> _Instructions to follow_
Output every record exactly and leave each picture out.

[Scene change data]

+ + + + + + +

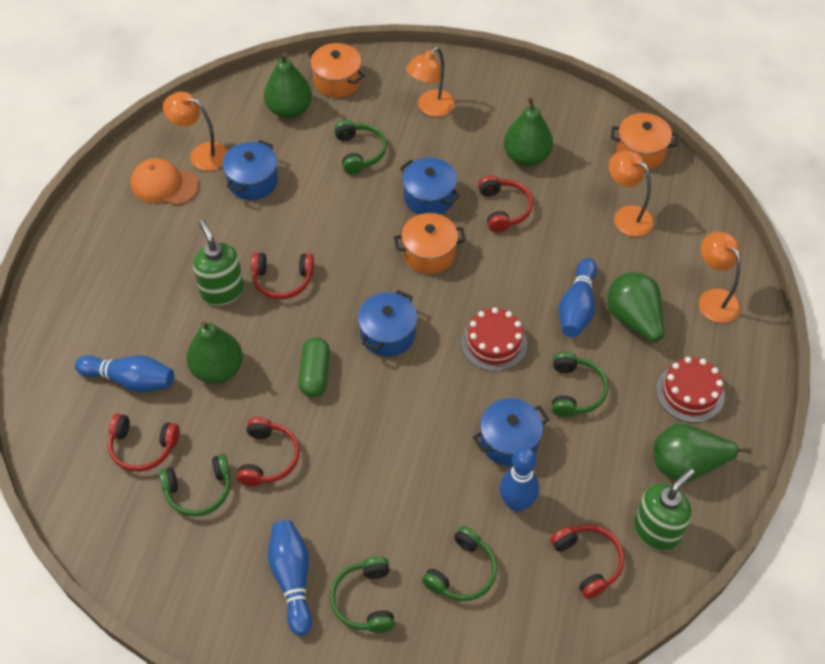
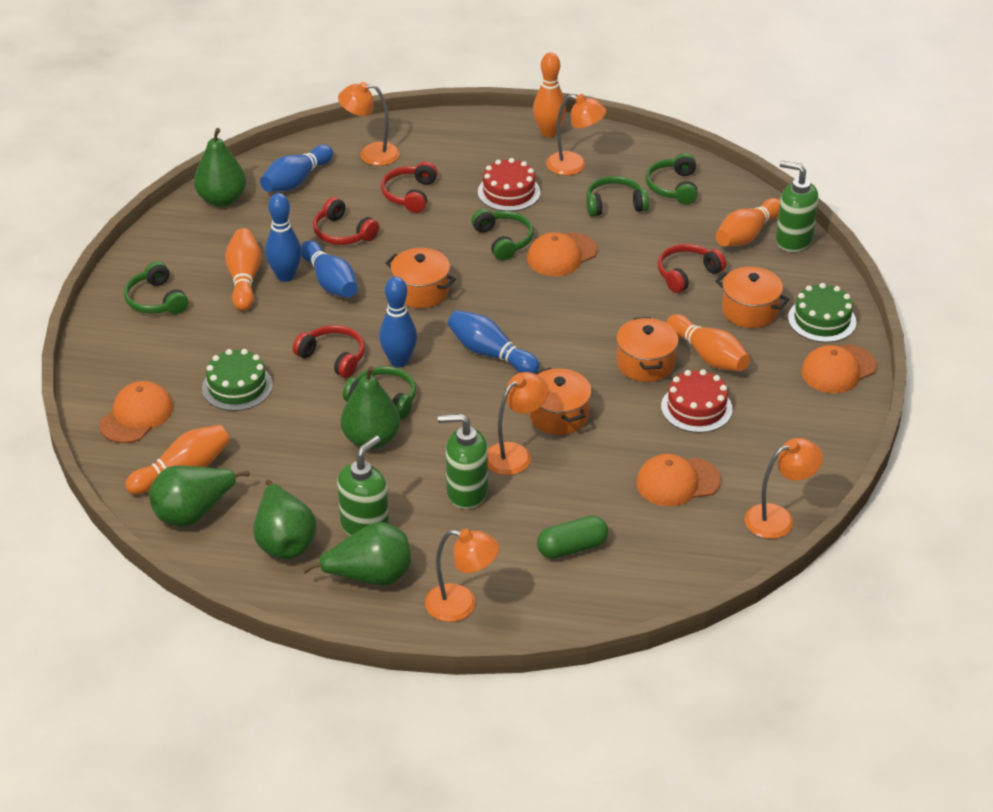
blue bowling pin: 4 -> 5
blue pot: 4 -> 0
green cake: 0 -> 2
green soap dispenser: 2 -> 3
orange bowling pin: 0 -> 5
orange cap: 1 -> 4
orange lamp: 4 -> 5
orange pot: 3 -> 4
red headphones: 5 -> 4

+ + + + + + +

> _Result of the task_
blue bowling pin: 4 -> 5
blue pot: 4 -> 0
green cake: 0 -> 2
green soap dispenser: 2 -> 3
orange bowling pin: 0 -> 5
orange cap: 1 -> 4
orange lamp: 4 -> 5
orange pot: 3 -> 4
red headphones: 5 -> 4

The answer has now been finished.